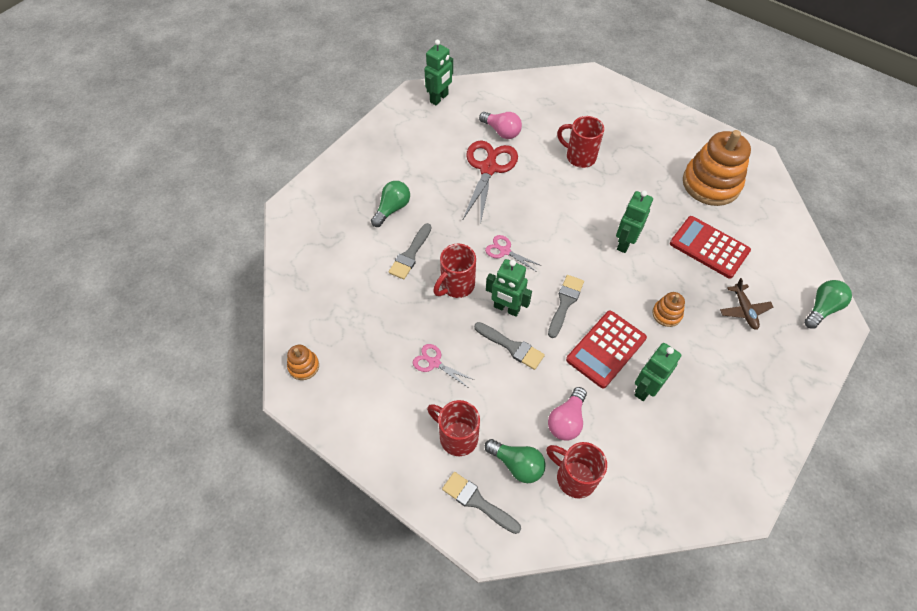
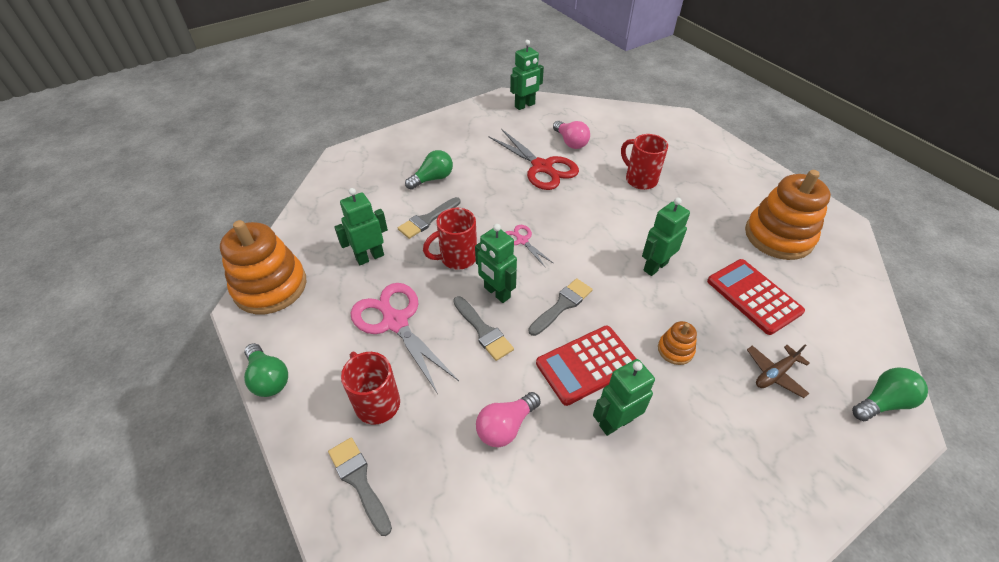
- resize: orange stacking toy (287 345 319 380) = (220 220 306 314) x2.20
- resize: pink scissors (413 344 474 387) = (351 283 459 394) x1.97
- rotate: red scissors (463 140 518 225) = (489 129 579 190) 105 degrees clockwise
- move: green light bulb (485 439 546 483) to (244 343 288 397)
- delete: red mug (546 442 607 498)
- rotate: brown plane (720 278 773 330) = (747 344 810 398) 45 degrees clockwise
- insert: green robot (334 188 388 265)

● ● ● ●

**ABOUT THIS TASK:**
Return the material word for word. Pictures are not part of the copy.

**PROBLEM SOLUTION:**
- resize: orange stacking toy (287 345 319 380) = (220 220 306 314) x2.20
- resize: pink scissors (413 344 474 387) = (351 283 459 394) x1.97
- rotate: red scissors (463 140 518 225) = (489 129 579 190) 105 degrees clockwise
- move: green light bulb (485 439 546 483) to (244 343 288 397)
- delete: red mug (546 442 607 498)
- rotate: brown plane (720 278 773 330) = (747 344 810 398) 45 degrees clockwise
- insert: green robot (334 188 388 265)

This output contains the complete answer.